**Your assignment**
Return every entry below exactly as written, minus the pictures.
★ ★ ★
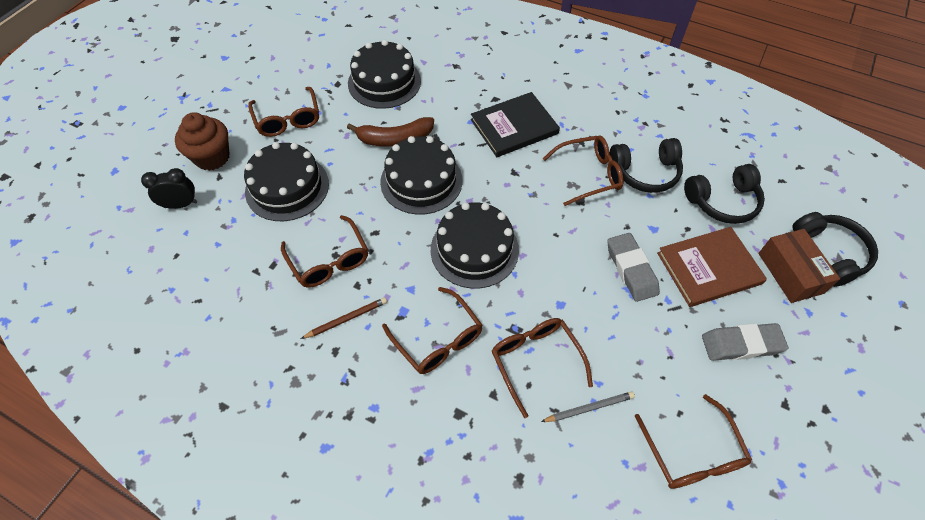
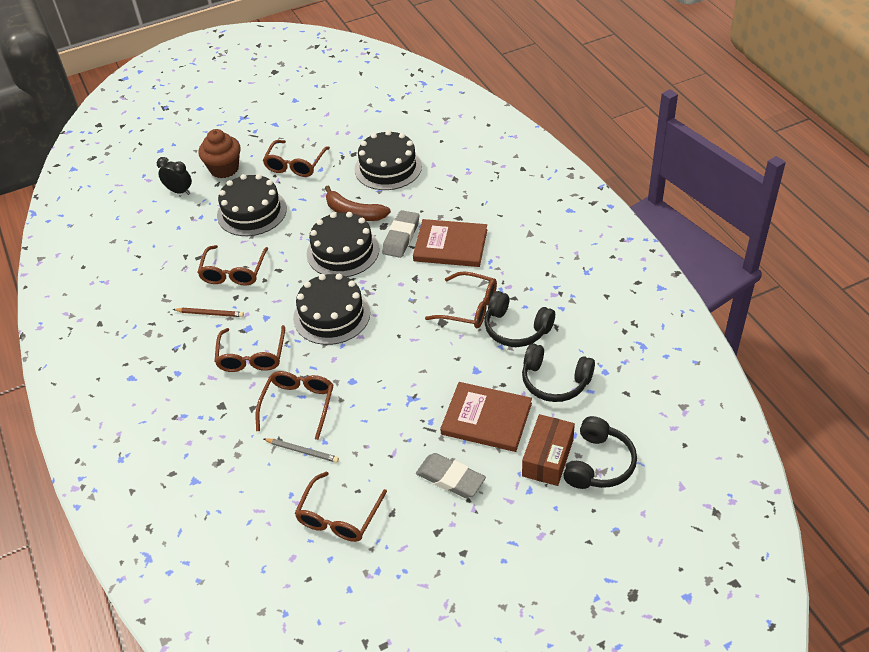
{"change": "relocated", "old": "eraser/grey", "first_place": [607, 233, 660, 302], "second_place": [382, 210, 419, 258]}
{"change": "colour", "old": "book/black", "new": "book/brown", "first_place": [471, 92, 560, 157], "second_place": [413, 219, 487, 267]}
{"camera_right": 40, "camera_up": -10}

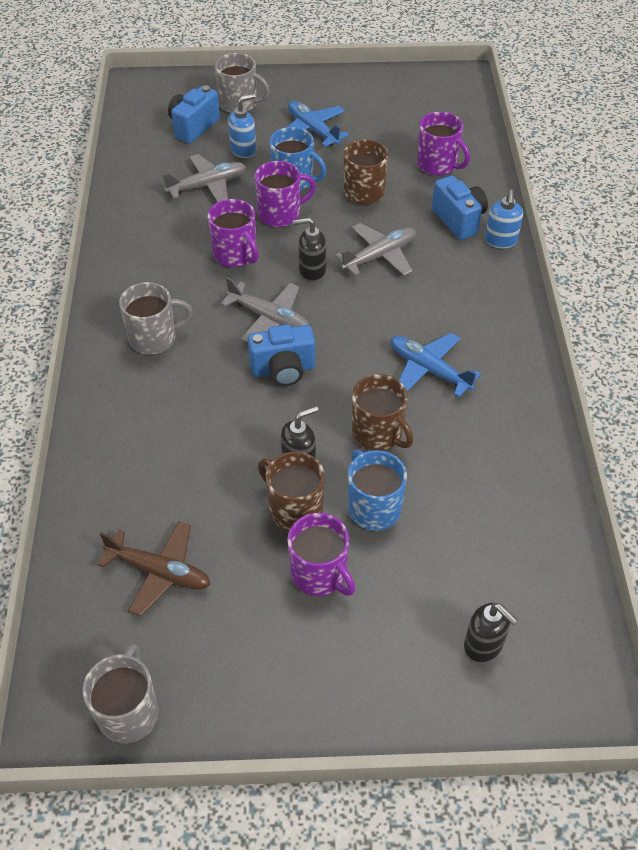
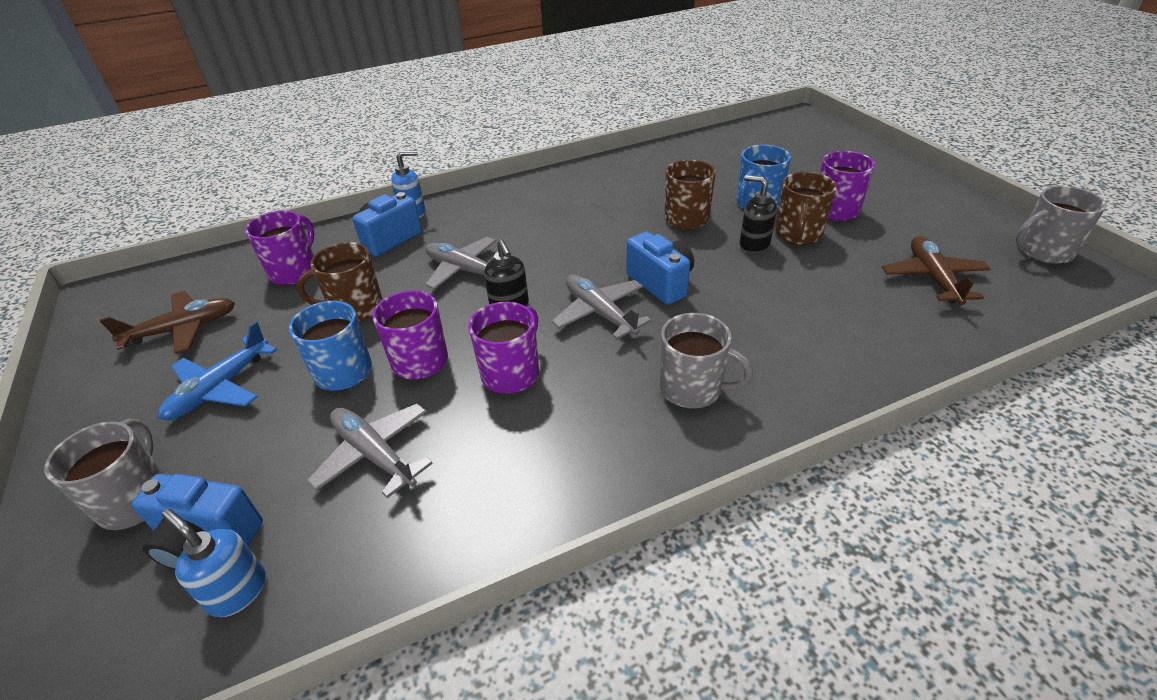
{"change": "appeared", "new": "plane/brown", "second_place": [100, 291, 235, 354]}
{"change": "relocated", "old": "soap dispenser/blue", "first_place": [228, 94, 256, 158], "second_place": [162, 509, 266, 617]}
{"change": "spun", "old": "plane/grey", "first_place": [220, 277, 309, 343], "second_place": [552, 275, 651, 339], "degrees": -45}
{"change": "spun", "old": "mug/grey", "first_place": [119, 282, 193, 355], "second_place": [660, 313, 753, 408], "degrees": 150}
{"change": "missing", "old": "plane/blue", "first_place": [391, 333, 481, 397]}
{"change": "missing", "old": "soap dispenser/black", "first_place": [464, 603, 518, 662]}
{"camera_right": -110, "camera_up": -10}

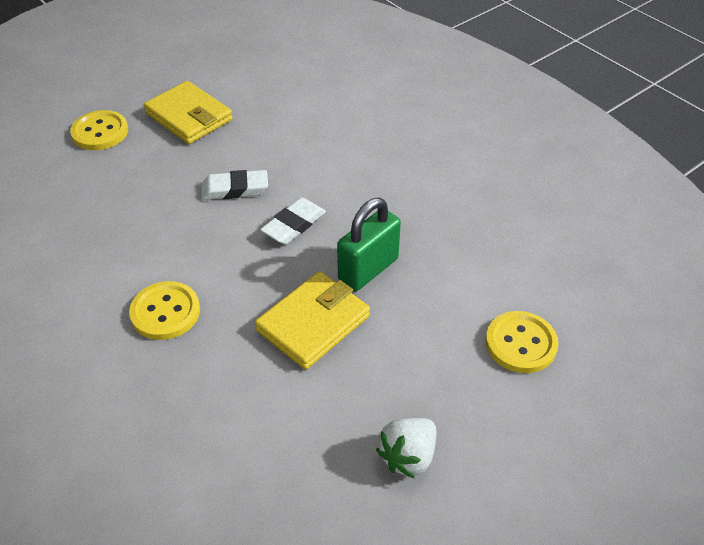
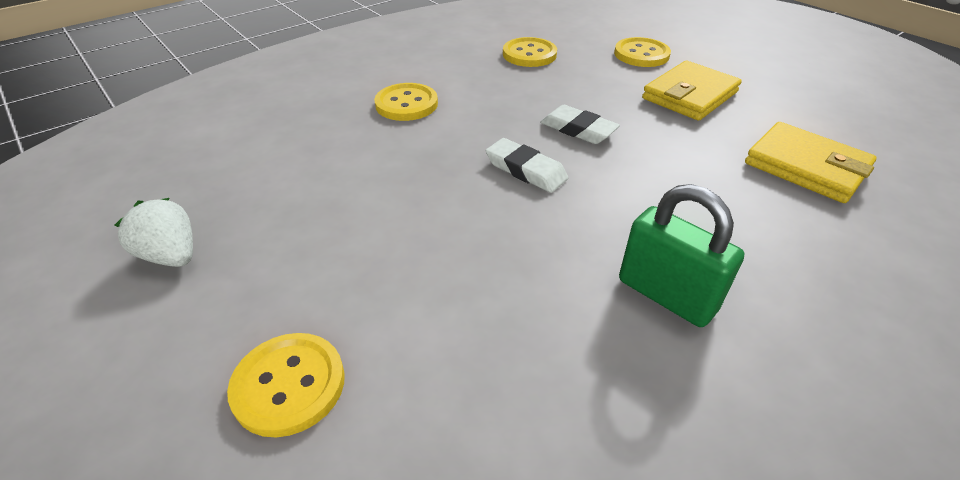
{"change": "appeared", "new": "button/yellow", "second_place": [503, 37, 557, 67]}
{"change": "spun", "old": "eraser/white", "first_place": [202, 170, 268, 200], "second_place": [540, 105, 620, 144], "degrees": -45}
{"change": "relocated", "old": "padlock/green", "first_place": [337, 198, 401, 291], "second_place": [619, 184, 745, 327]}
{"change": "relocated", "old": "wallet/yellow", "first_place": [255, 271, 370, 369], "second_place": [745, 122, 877, 203]}
{"camera_right": 90, "camera_up": -5}

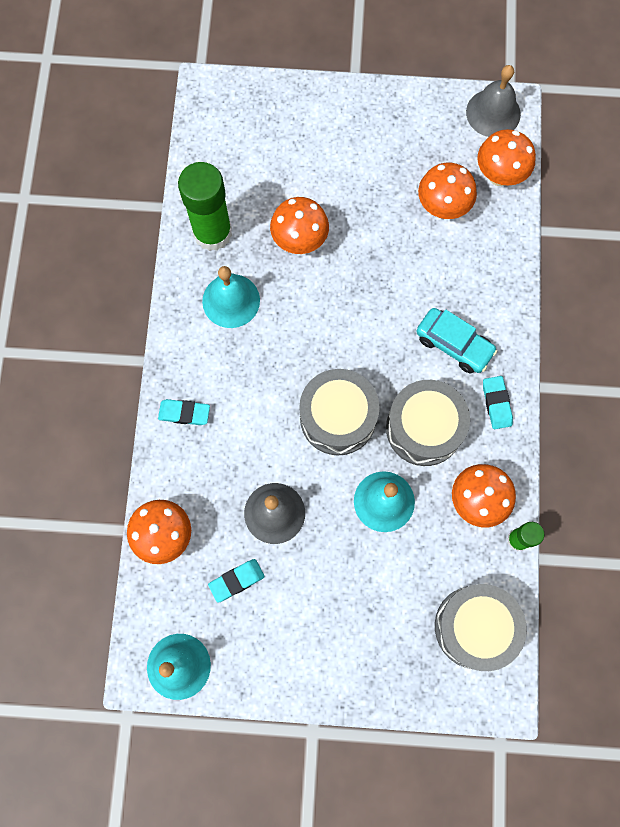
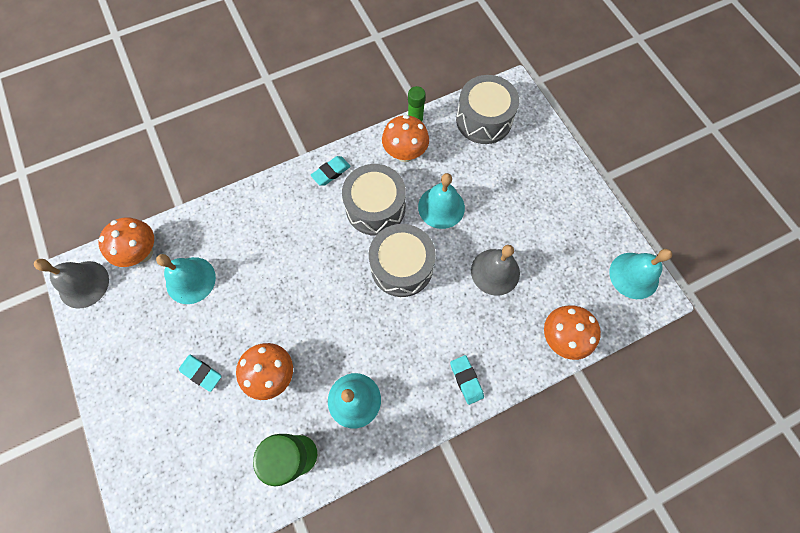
{"change": "exchanged", "old": "mushroom/orange", "new": "bell/turquoise", "first_place": [418, 163, 477, 219], "second_place": [156, 254, 216, 304]}
{"change": "relocated", "old": "eraser/turquoise", "first_place": [208, 559, 265, 603], "second_place": [179, 355, 221, 392]}
{"change": "missing", "old": "car/turquoise", "first_place": [416, 308, 498, 374]}
{"camera_right": -120, "camera_up": -5}

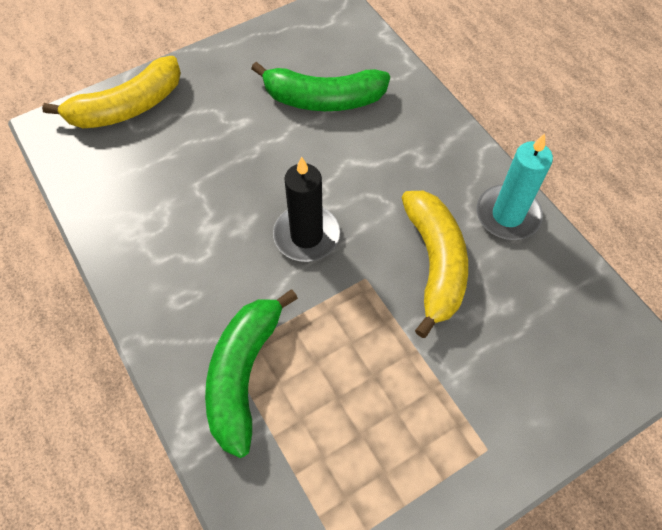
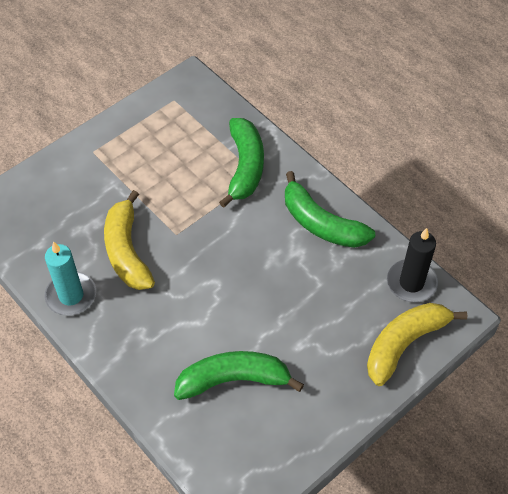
{"change": "appeared", "new": "banana/green", "second_place": [285, 171, 375, 248]}
{"change": "relocated", "old": "candle/black", "first_place": [273, 156, 340, 262], "second_place": [387, 228, 438, 302]}
{"camera_right": 170, "camera_up": -5}

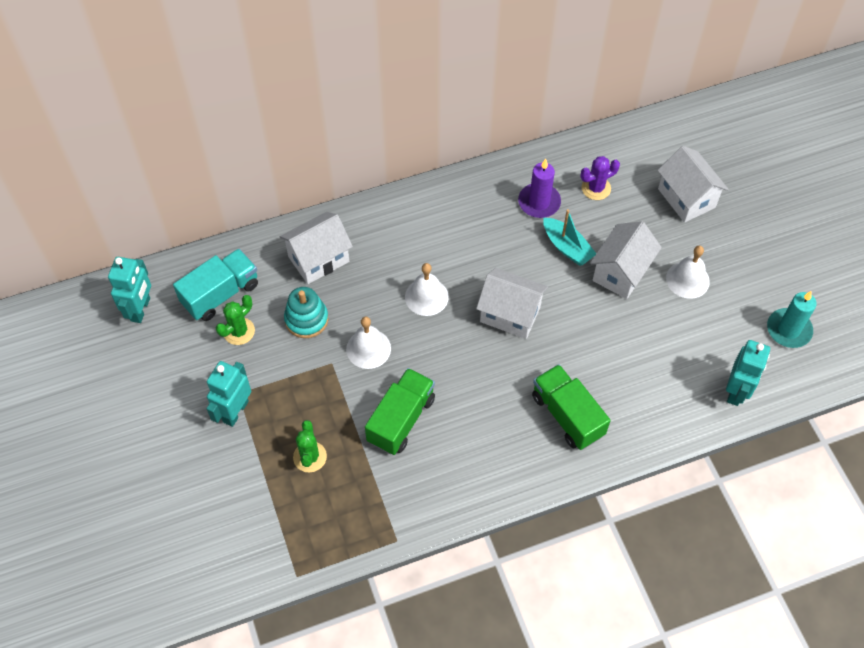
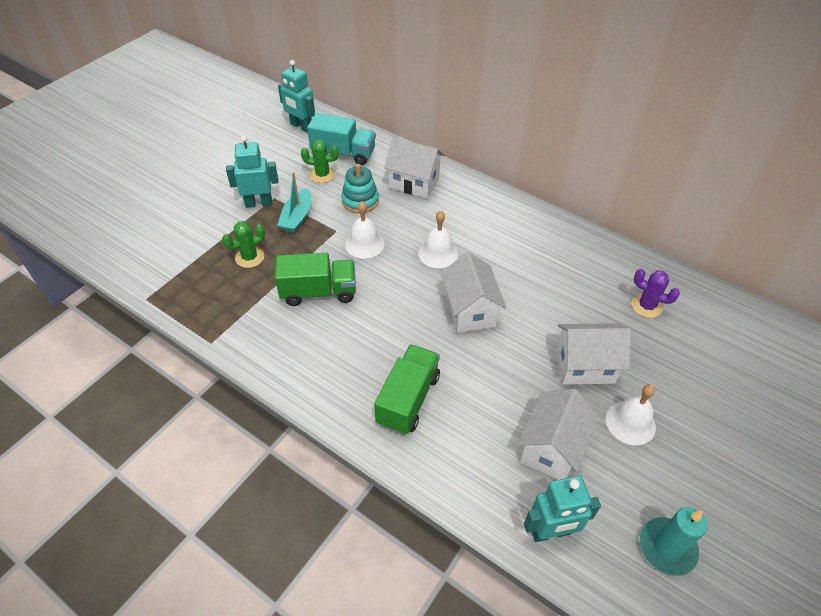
{"change": "relocated", "old": "boat/turquoise", "first_place": [543, 209, 596, 266], "second_place": [277, 172, 311, 233]}
{"change": "spun", "old": "robot/turquoise", "first_place": [108, 257, 151, 323], "second_place": [278, 60, 315, 133], "degrees": 60}
{"change": "relocated", "old": "house/white", "first_place": [657, 146, 729, 223], "second_place": [518, 389, 598, 480]}
{"change": "missing", "old": "candle/purple", "first_place": [518, 159, 561, 218]}
{"camera_right": 55, "camera_up": -10}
★ ★ ★
**Answer for the task**
{"change": "relocated", "old": "eraser/grey", "first_place": [607, 233, 660, 302], "second_place": [382, 210, 419, 258]}
{"change": "colour", "old": "book/black", "new": "book/brown", "first_place": [471, 92, 560, 157], "second_place": [413, 219, 487, 267]}
{"camera_right": 40, "camera_up": -10}

{"change": "appeared", "new": "plane/brown", "second_place": [100, 291, 235, 354]}
{"change": "relocated", "old": "soap dispenser/blue", "first_place": [228, 94, 256, 158], "second_place": [162, 509, 266, 617]}
{"change": "spun", "old": "plane/grey", "first_place": [220, 277, 309, 343], "second_place": [552, 275, 651, 339], "degrees": -45}
{"change": "spun", "old": "mug/grey", "first_place": [119, 282, 193, 355], "second_place": [660, 313, 753, 408], "degrees": 150}
{"change": "missing", "old": "plane/blue", "first_place": [391, 333, 481, 397]}
{"change": "missing", "old": "soap dispenser/black", "first_place": [464, 603, 518, 662]}
{"camera_right": -110, "camera_up": -10}

{"change": "appeared", "new": "button/yellow", "second_place": [503, 37, 557, 67]}
{"change": "spun", "old": "eraser/white", "first_place": [202, 170, 268, 200], "second_place": [540, 105, 620, 144], "degrees": -45}
{"change": "relocated", "old": "padlock/green", "first_place": [337, 198, 401, 291], "second_place": [619, 184, 745, 327]}
{"change": "relocated", "old": "wallet/yellow", "first_place": [255, 271, 370, 369], "second_place": [745, 122, 877, 203]}
{"camera_right": 90, "camera_up": -5}

{"change": "exchanged", "old": "mushroom/orange", "new": "bell/turquoise", "first_place": [418, 163, 477, 219], "second_place": [156, 254, 216, 304]}
{"change": "relocated", "old": "eraser/turquoise", "first_place": [208, 559, 265, 603], "second_place": [179, 355, 221, 392]}
{"change": "missing", "old": "car/turquoise", "first_place": [416, 308, 498, 374]}
{"camera_right": -120, "camera_up": -5}

{"change": "appeared", "new": "banana/green", "second_place": [285, 171, 375, 248]}
{"change": "relocated", "old": "candle/black", "first_place": [273, 156, 340, 262], "second_place": [387, 228, 438, 302]}
{"camera_right": 170, "camera_up": -5}

{"change": "relocated", "old": "boat/turquoise", "first_place": [543, 209, 596, 266], "second_place": [277, 172, 311, 233]}
{"change": "spun", "old": "robot/turquoise", "first_place": [108, 257, 151, 323], "second_place": [278, 60, 315, 133], "degrees": 60}
{"change": "relocated", "old": "house/white", "first_place": [657, 146, 729, 223], "second_place": [518, 389, 598, 480]}
{"change": "missing", "old": "candle/purple", "first_place": [518, 159, 561, 218]}
{"camera_right": 55, "camera_up": -10}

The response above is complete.